- **TASK INSTRUCTIONS**: Each line of the material below is to be written out exactly. Leave out any picture.

-- Opening Marker --

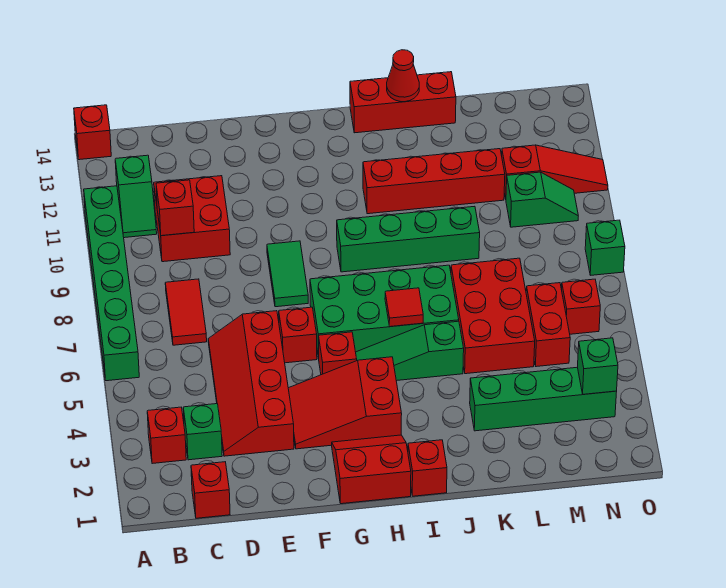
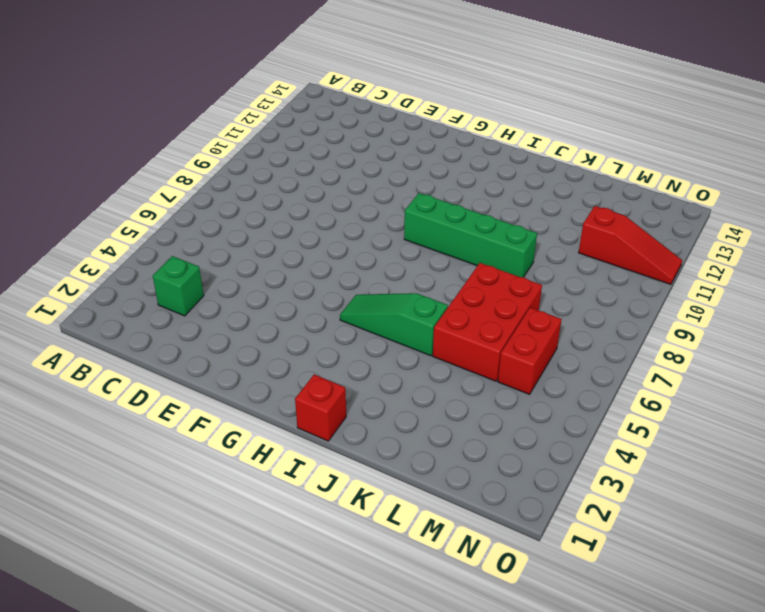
none -> green brick A6:A11 level 1
none -> red brick A14 level 1
none -> red brick B3 level 1
none -> green slope B11:B12 level 1 top 12

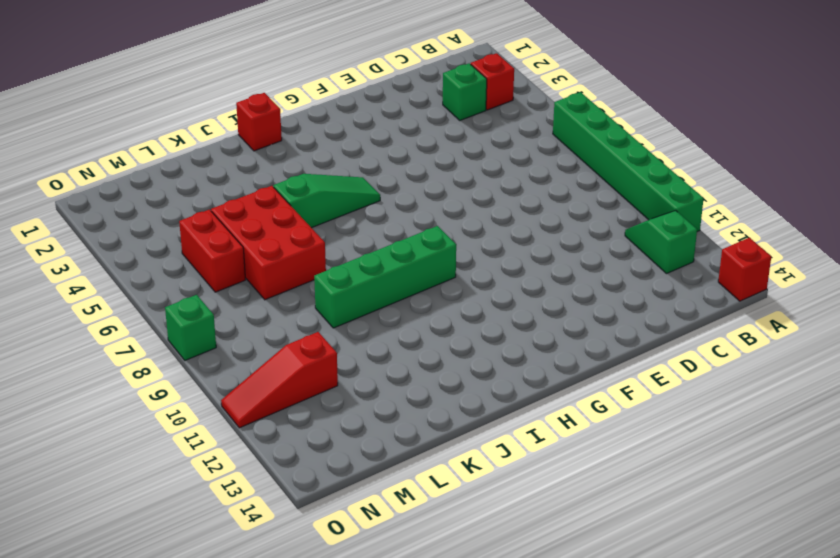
none -> red brick C1 level 1
none -> red tile C7:C8 level 1
none -> red brick C10:D11 level 1
none -> red slope D3:E6 level 1 top E

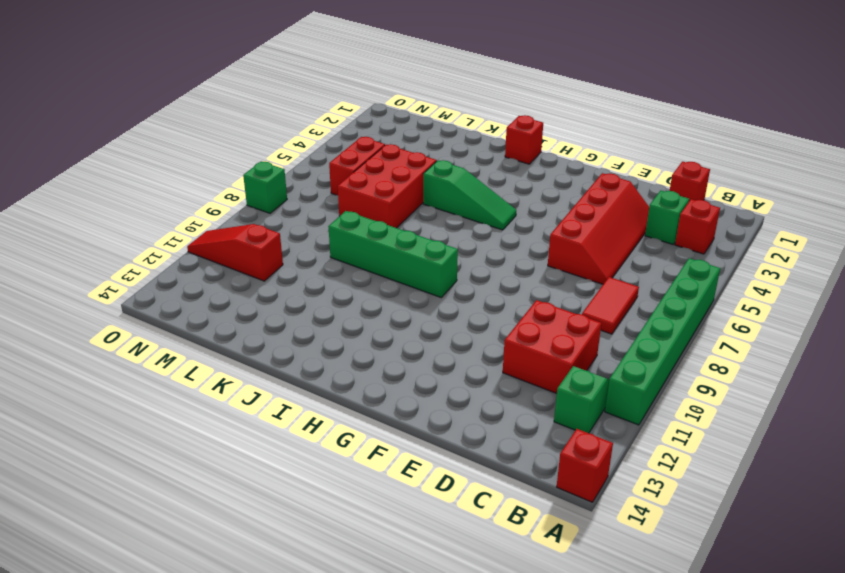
none -> red slope F3:H4 level 1 top H
none -> red brick F6 level 1
none -> green tile F8:F9 level 1
none -> red slope G1:H2 level 1 top 1

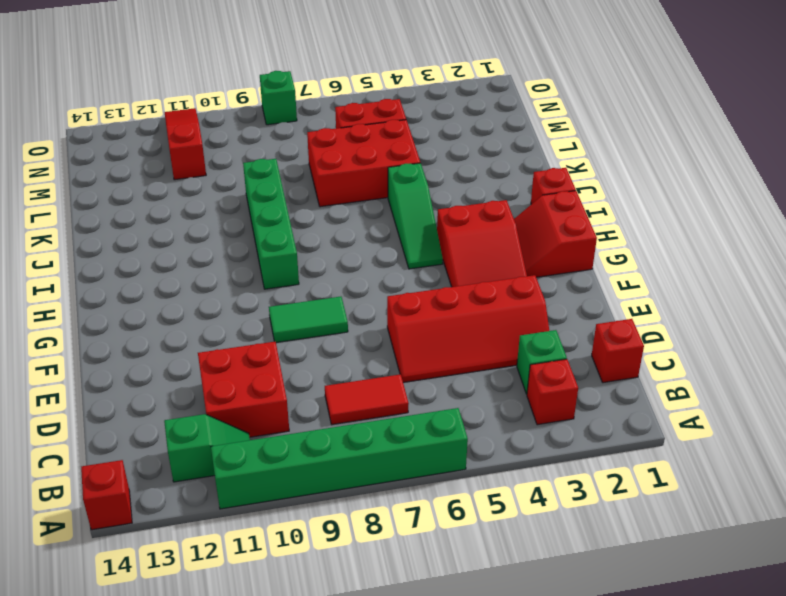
none -> red brick F6 level 1
none -> red brick G5 level 1
none -> green brick G6:J7 level 1
none -> red brick I11:L11 level 1

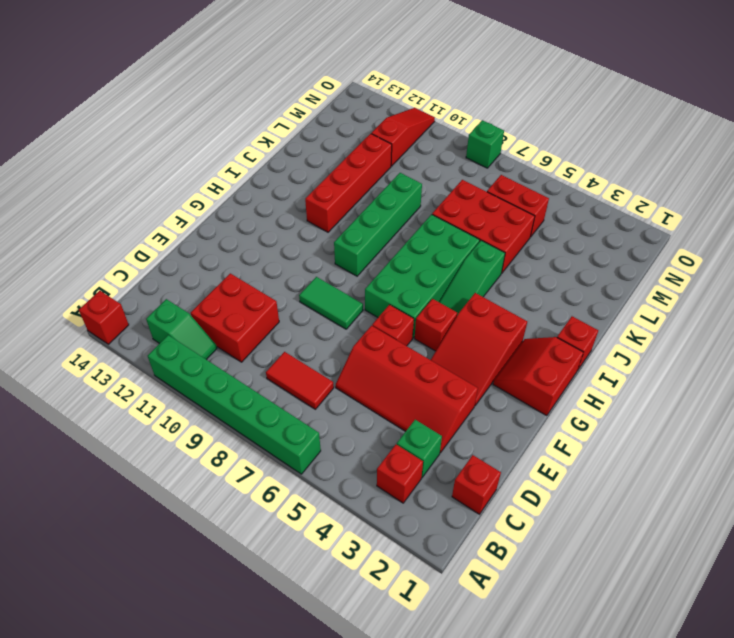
none -> red brick I14:K14 level 1
none -> green brick K3:N3 level 1
none -> green slope M10:N10 level 1 top M
none -> red brick N6 level 1

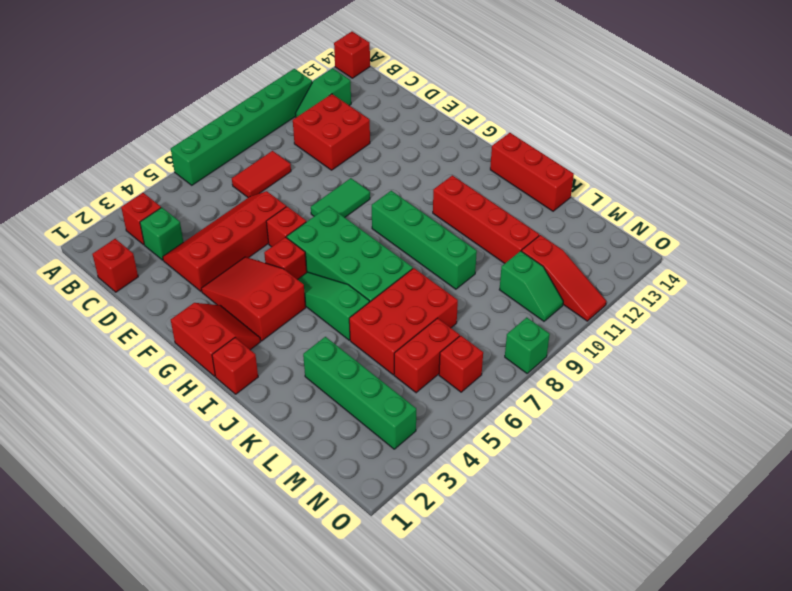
none -> red brick C10 level 2
none -> red tile I6 level 2
none -> red cone J14 level 2
none -> green brick N3 level 2

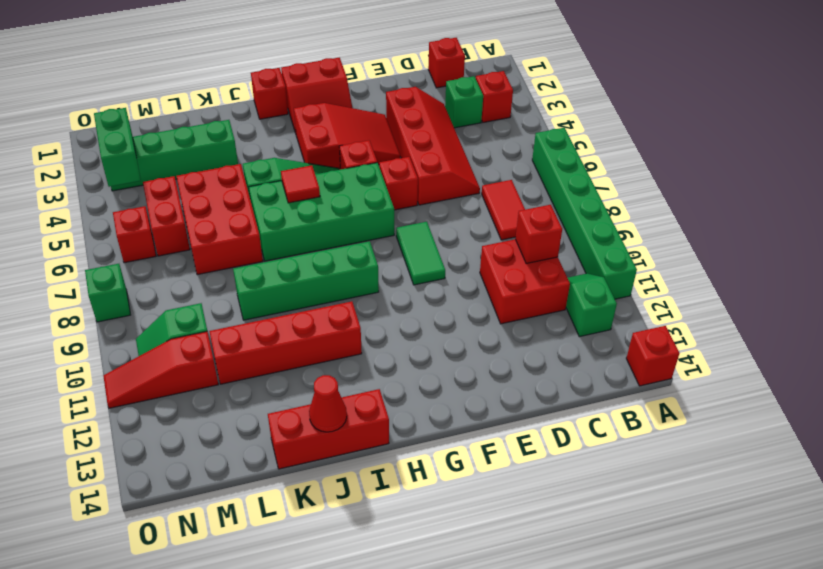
green brick N3:N4 level 2 -> green brick N3 level 2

-- Closing Marker --

- **SOLUTION TO THIS PROBLEM**:
none -> green brick A6:A11 level 1
none -> red brick A14 level 1
none -> red brick B3 level 1
none -> green slope B11:B12 level 1 top 12

none -> red brick C1 level 1
none -> red tile C7:C8 level 1
none -> red brick C10:D11 level 1
none -> red slope D3:E6 level 1 top E

none -> red slope F3:H4 level 1 top H
none -> red brick F6 level 1
none -> green tile F8:F9 level 1
none -> red slope G1:H2 level 1 top 1

none -> red brick F6 level 1
none -> red brick G5 level 1
none -> green brick G6:J7 level 1
none -> red brick I11:L11 level 1

none -> red brick I14:K14 level 1
none -> green brick K3:N3 level 1
none -> green slope M10:N10 level 1 top M
none -> red brick N6 level 1

none -> red brick C10 level 2
none -> red tile I6 level 2
none -> red cone J14 level 2
none -> green brick N3 level 2

green brick N3:N4 level 2 -> green brick N3 level 2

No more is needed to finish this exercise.